-- What you have to do --
Where the listing below reaches the line containing "(484, 255) = (286, 548): black", start writing out lines exactly, and stop once the line containing "(749, 364) = (121, 278): green" has been written.

-- Provided records --
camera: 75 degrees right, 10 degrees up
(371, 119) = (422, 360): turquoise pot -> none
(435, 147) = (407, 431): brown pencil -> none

---

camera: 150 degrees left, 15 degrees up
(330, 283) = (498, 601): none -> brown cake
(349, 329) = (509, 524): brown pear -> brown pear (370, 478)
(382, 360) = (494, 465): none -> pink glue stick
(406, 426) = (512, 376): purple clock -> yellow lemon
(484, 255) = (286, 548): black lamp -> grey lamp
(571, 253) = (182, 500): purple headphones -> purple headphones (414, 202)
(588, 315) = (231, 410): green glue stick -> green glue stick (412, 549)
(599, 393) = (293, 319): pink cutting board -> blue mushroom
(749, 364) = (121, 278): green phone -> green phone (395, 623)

-- Output of the exercise --
(484, 255) = (286, 548): black lamp -> grey lamp
(571, 253) = (182, 500): purple headphones -> purple headphones (414, 202)
(588, 315) = (231, 410): green glue stick -> green glue stick (412, 549)
(599, 393) = (293, 319): pink cutting board -> blue mushroom
(749, 364) = (121, 278): green phone -> green phone (395, 623)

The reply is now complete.